[Edit difference data]

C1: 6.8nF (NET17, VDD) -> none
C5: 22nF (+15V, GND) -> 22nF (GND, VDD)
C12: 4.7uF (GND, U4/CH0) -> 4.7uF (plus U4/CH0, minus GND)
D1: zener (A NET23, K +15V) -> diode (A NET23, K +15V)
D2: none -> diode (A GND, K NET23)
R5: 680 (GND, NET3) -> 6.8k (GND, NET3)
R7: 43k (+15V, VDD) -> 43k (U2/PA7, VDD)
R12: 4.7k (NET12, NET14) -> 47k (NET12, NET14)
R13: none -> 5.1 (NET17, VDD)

EXERCISE DIRECTIONS: Copy out all of the records, keeping every line identical.

WRITTEN SOLUTION:
C1: 6.8nF (NET17, VDD) -> none
C5: 22nF (+15V, GND) -> 22nF (GND, VDD)
C12: 4.7uF (GND, U4/CH0) -> 4.7uF (plus U4/CH0, minus GND)
D1: zener (A NET23, K +15V) -> diode (A NET23, K +15V)
D2: none -> diode (A GND, K NET23)
R5: 680 (GND, NET3) -> 6.8k (GND, NET3)
R7: 43k (+15V, VDD) -> 43k (U2/PA7, VDD)
R12: 4.7k (NET12, NET14) -> 47k (NET12, NET14)
R13: none -> 5.1 (NET17, VDD)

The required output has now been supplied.